*** Records shown Section Begins ***

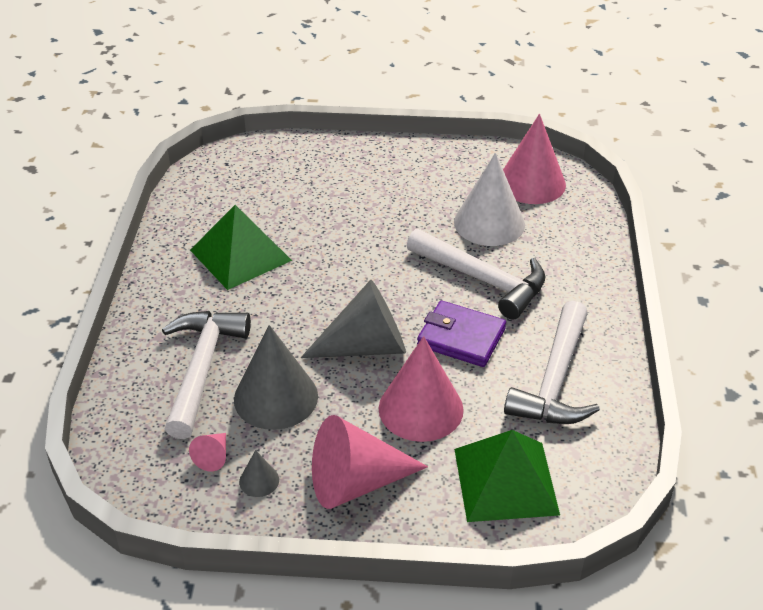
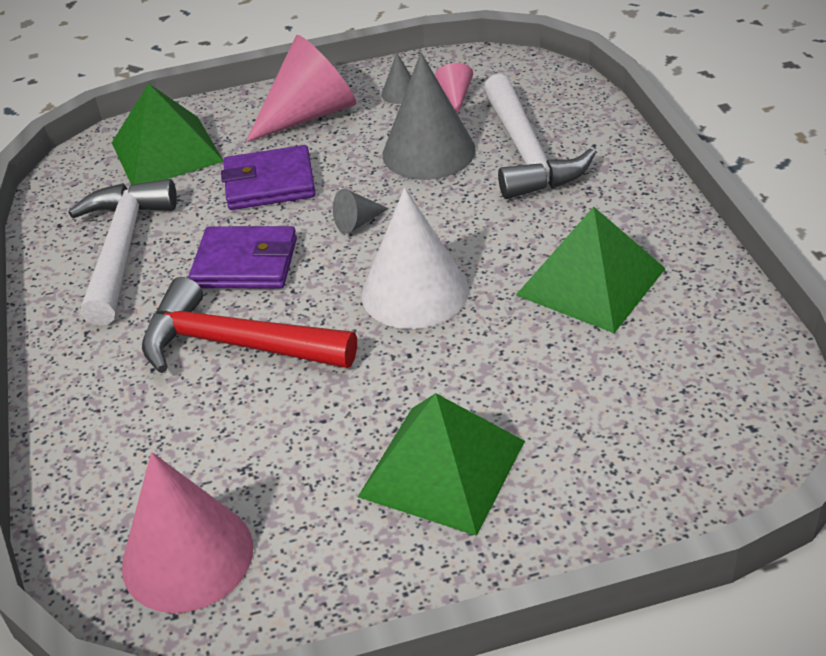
camera: 165 degrees right, 0 degrees up
(366, 346) = (357, 222): grey cone -> grey cone, size x0.44
(389, 185) = (442, 468): none -> green pyramid
(421, 409) = (269, 183): pink cone -> purple wallet
(482, 280) = (235, 344): white hammer -> red hammer
(489, 223) = (247, 443): white cone -> white cone (415, 292)

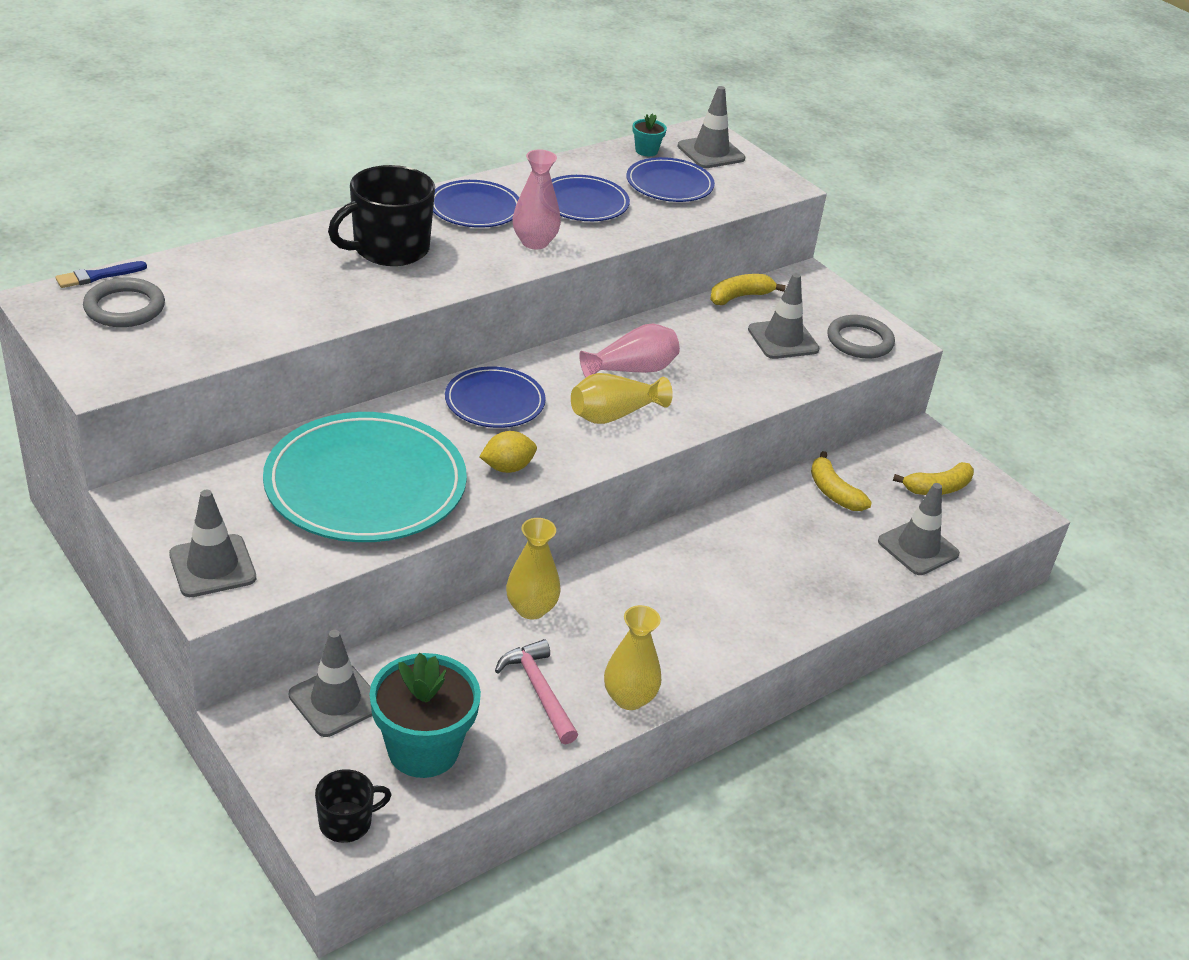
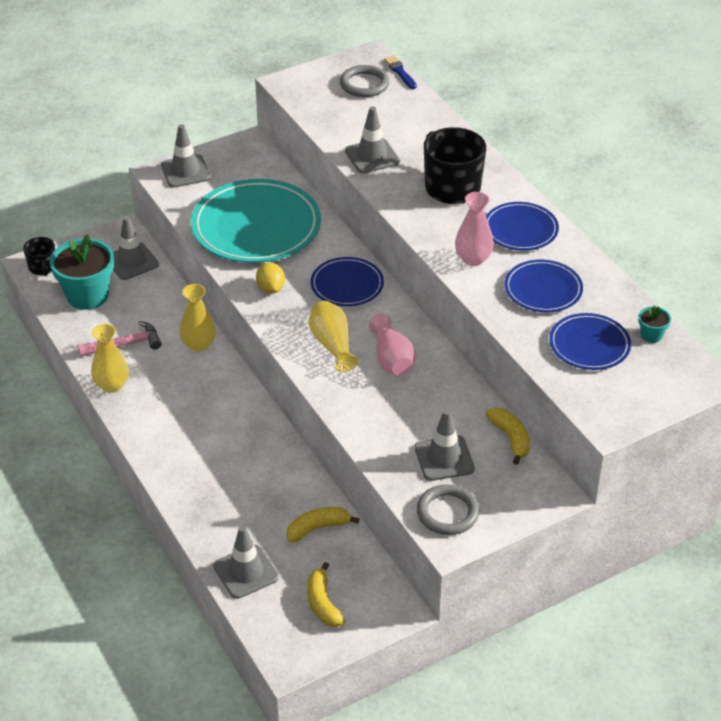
camera: 100 degrees right, 5 degrees up
(711, 152) = (661, 379): grey traffic cone -> grey traffic cone (372, 156)

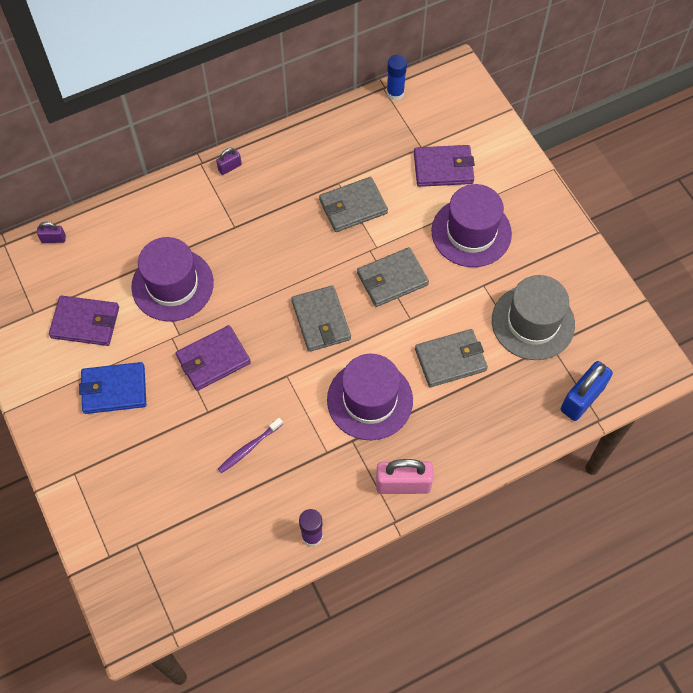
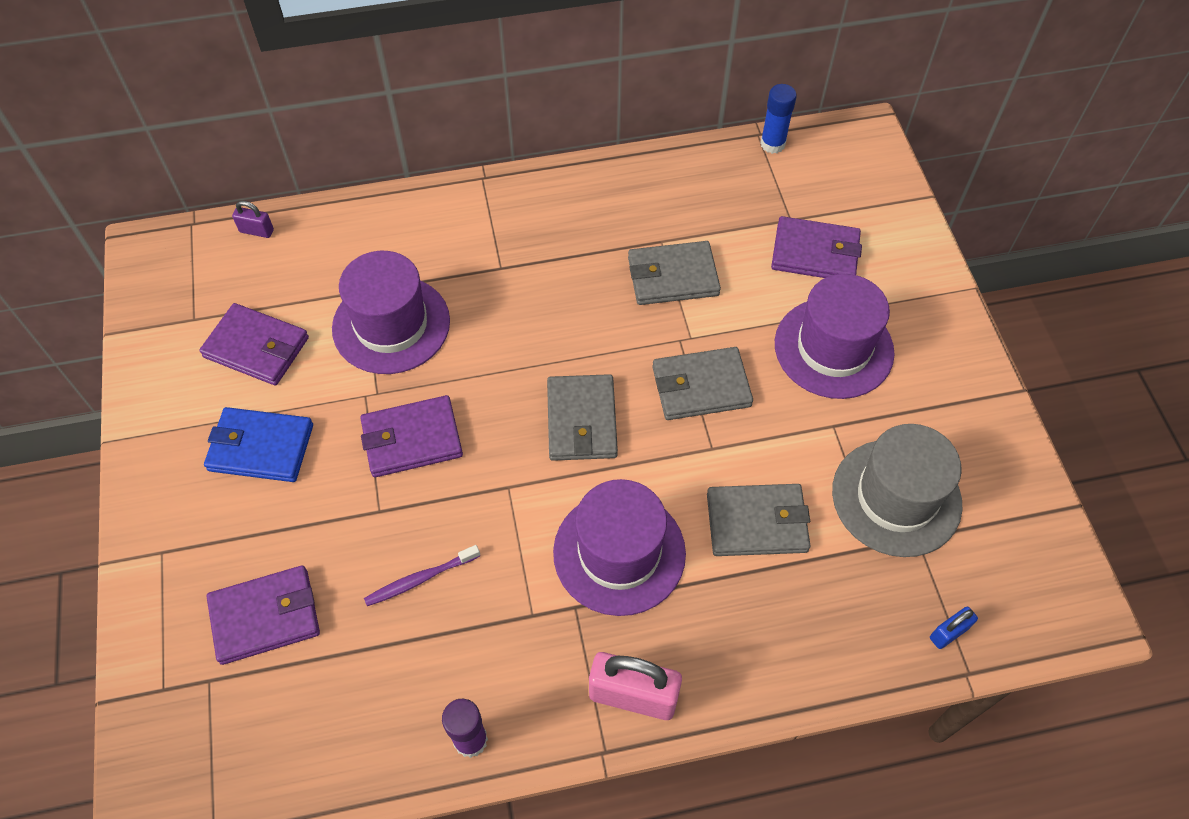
camera: 15 degrees right, 5 degrees down
(158, 496) = (265, 616): none -> purple wallet
(229, 167) = (519, 190): purple padlock -> none
(582, 399) = (948, 633): blue padlock -> blue padlock, size x0.50

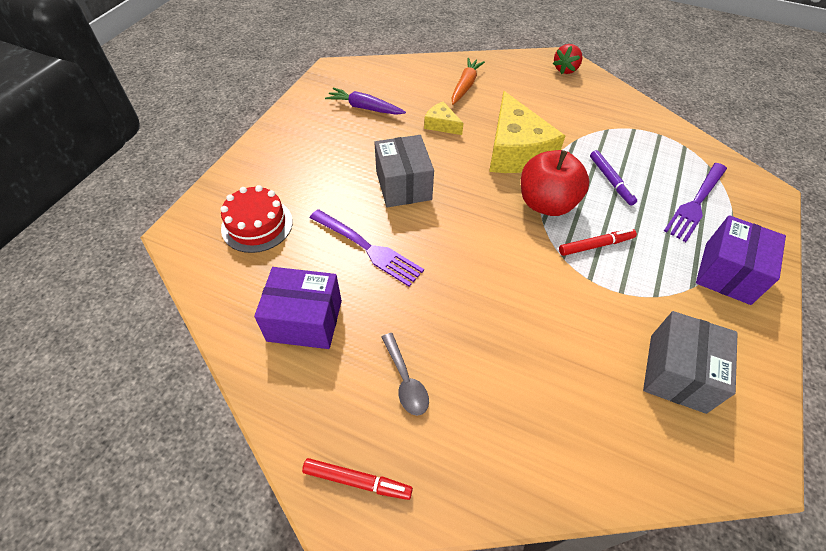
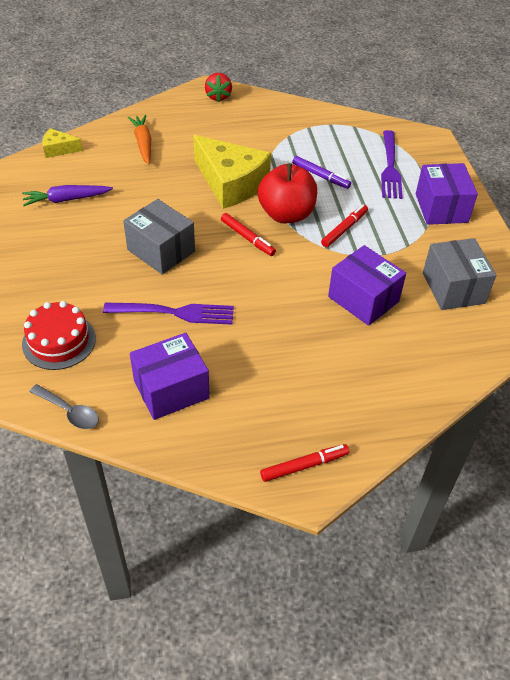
camera: 35 degrees left, 5 degrees down
(405, 380) = (284, 388): grey spoon -> grey spoon (69, 412)
(441, 125) = (150, 186): yellow cheese -> yellow cheese (59, 149)
(490, 209) = (247, 238): none -> red marker
(560, 330) = (363, 299): none -> purple box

*** Records shown Section Ends ***

Work required: Your task is to gather all lines from the entries above that hold the word "camera".

Solution to this exercise:
camera: 165 degrees right, 0 degrees up
camera: 100 degrees right, 5 degrees up
camera: 15 degrees right, 5 degrees down
camera: 35 degrees left, 5 degrees down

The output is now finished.